Data listing:
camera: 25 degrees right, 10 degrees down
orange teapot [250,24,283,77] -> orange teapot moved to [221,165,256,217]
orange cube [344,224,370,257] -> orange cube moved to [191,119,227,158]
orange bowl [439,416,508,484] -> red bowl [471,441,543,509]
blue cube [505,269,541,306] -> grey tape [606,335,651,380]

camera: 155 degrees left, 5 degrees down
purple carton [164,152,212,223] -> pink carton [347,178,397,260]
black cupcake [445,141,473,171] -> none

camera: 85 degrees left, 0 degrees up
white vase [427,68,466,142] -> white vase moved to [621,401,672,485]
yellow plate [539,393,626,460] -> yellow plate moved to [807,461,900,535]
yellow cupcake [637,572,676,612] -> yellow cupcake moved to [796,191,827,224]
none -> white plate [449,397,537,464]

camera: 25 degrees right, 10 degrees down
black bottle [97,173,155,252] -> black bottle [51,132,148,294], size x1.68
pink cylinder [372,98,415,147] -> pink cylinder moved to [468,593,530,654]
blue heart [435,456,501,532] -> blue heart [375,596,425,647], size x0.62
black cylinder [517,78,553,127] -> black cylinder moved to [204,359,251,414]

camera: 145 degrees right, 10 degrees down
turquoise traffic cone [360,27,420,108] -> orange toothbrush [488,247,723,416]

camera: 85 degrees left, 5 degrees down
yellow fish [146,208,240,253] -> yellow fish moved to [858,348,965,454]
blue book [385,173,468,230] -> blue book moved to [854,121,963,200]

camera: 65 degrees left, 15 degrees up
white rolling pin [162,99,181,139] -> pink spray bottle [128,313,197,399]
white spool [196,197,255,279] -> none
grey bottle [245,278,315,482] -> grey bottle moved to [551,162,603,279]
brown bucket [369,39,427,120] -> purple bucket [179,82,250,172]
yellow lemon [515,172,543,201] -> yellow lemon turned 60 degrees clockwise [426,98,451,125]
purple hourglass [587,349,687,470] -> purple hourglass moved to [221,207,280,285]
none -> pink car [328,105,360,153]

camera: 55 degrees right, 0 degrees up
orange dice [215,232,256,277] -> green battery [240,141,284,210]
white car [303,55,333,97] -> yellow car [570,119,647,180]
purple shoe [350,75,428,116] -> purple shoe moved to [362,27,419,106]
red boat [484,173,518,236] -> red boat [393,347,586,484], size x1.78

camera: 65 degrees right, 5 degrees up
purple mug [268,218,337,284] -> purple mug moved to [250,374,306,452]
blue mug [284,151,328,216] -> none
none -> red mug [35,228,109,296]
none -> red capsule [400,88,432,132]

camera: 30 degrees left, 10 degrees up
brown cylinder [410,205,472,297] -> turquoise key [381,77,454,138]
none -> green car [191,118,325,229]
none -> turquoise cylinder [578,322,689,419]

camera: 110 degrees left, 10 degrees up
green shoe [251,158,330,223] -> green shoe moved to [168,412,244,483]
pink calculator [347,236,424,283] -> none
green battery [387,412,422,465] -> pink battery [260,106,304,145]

Exercise description: Transcribe the data above so that every line matches exactly.

Task solution:
camera: 25 degrees right, 10 degrees down
orange teapot [250,24,283,77] -> orange teapot moved to [221,165,256,217]
orange cube [344,224,370,257] -> orange cube moved to [191,119,227,158]
orange bowl [439,416,508,484] -> red bowl [471,441,543,509]
blue cube [505,269,541,306] -> grey tape [606,335,651,380]

camera: 155 degrees left, 5 degrees down
purple carton [164,152,212,223] -> pink carton [347,178,397,260]
black cupcake [445,141,473,171] -> none

camera: 85 degrees left, 0 degrees up
white vase [427,68,466,142] -> white vase moved to [621,401,672,485]
yellow plate [539,393,626,460] -> yellow plate moved to [807,461,900,535]
yellow cupcake [637,572,676,612] -> yellow cupcake moved to [796,191,827,224]
none -> white plate [449,397,537,464]

camera: 25 degrees right, 10 degrees down
black bottle [97,173,155,252] -> black bottle [51,132,148,294], size x1.68
pink cylinder [372,98,415,147] -> pink cylinder moved to [468,593,530,654]
blue heart [435,456,501,532] -> blue heart [375,596,425,647], size x0.62
black cylinder [517,78,553,127] -> black cylinder moved to [204,359,251,414]

camera: 145 degrees right, 10 degrees down
turquoise traffic cone [360,27,420,108] -> orange toothbrush [488,247,723,416]

camera: 85 degrees left, 5 degrees down
yellow fish [146,208,240,253] -> yellow fish moved to [858,348,965,454]
blue book [385,173,468,230] -> blue book moved to [854,121,963,200]

camera: 65 degrees left, 15 degrees up
white rolling pin [162,99,181,139] -> pink spray bottle [128,313,197,399]
white spool [196,197,255,279] -> none
grey bottle [245,278,315,482] -> grey bottle moved to [551,162,603,279]
brown bucket [369,39,427,120] -> purple bucket [179,82,250,172]
yellow lemon [515,172,543,201] -> yellow lemon turned 60 degrees clockwise [426,98,451,125]
purple hourglass [587,349,687,470] -> purple hourglass moved to [221,207,280,285]
none -> pink car [328,105,360,153]

camera: 55 degrees right, 0 degrees up
orange dice [215,232,256,277] -> green battery [240,141,284,210]
white car [303,55,333,97] -> yellow car [570,119,647,180]
purple shoe [350,75,428,116] -> purple shoe moved to [362,27,419,106]
red boat [484,173,518,236] -> red boat [393,347,586,484], size x1.78

camera: 65 degrees right, 5 degrees up
purple mug [268,218,337,284] -> purple mug moved to [250,374,306,452]
blue mug [284,151,328,216] -> none
none -> red mug [35,228,109,296]
none -> red capsule [400,88,432,132]

camera: 30 degrees left, 10 degrees up
brown cylinder [410,205,472,297] -> turquoise key [381,77,454,138]
none -> green car [191,118,325,229]
none -> turquoise cylinder [578,322,689,419]

camera: 110 degrees left, 10 degrees up
green shoe [251,158,330,223] -> green shoe moved to [168,412,244,483]
pink calculator [347,236,424,283] -> none
green battery [387,412,422,465] -> pink battery [260,106,304,145]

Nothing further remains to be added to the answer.